--- Provided data Enclosed Below ---

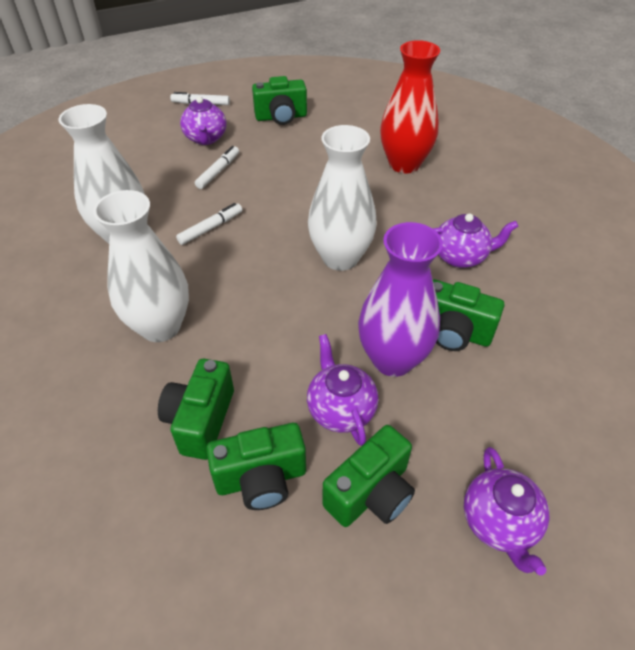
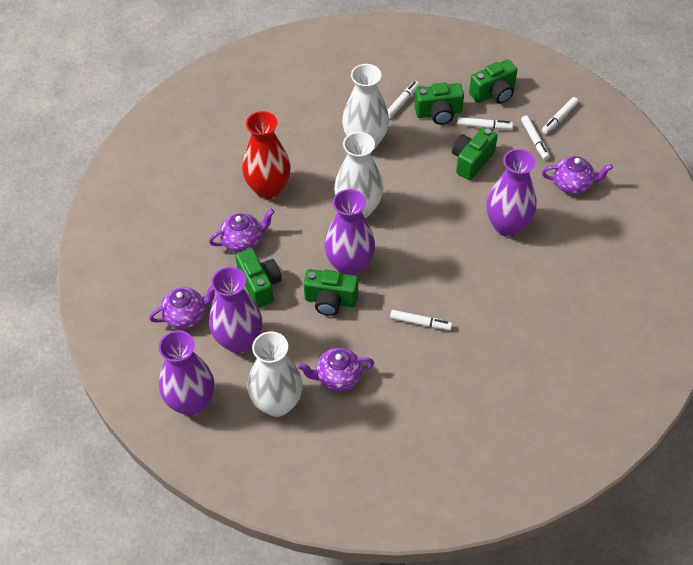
purple vase: 1 -> 4
white marker: 3 -> 5

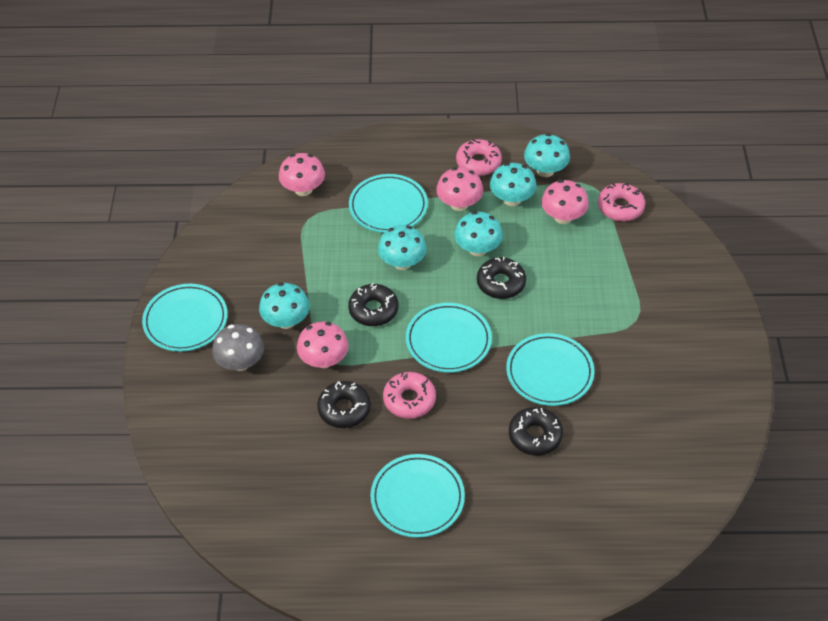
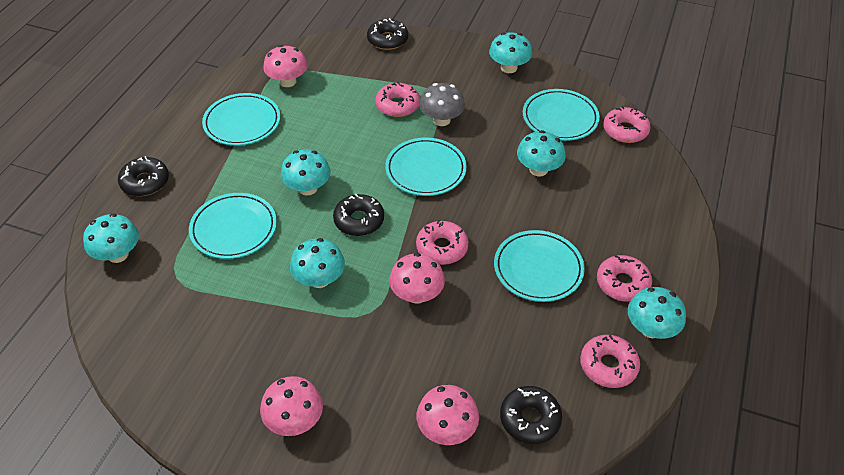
pink donut: 3 -> 5
turquoise mushroom: 5 -> 6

--- End of Enclosed Provided data ---

Task statement –
Each line from the one containing "white marker: 3 -> 5" to the final line of the data must be printed exactly, both included, with nothing else and no pictures.

Solution to this problem –
white marker: 3 -> 5

pink donut: 3 -> 5
turquoise mushroom: 5 -> 6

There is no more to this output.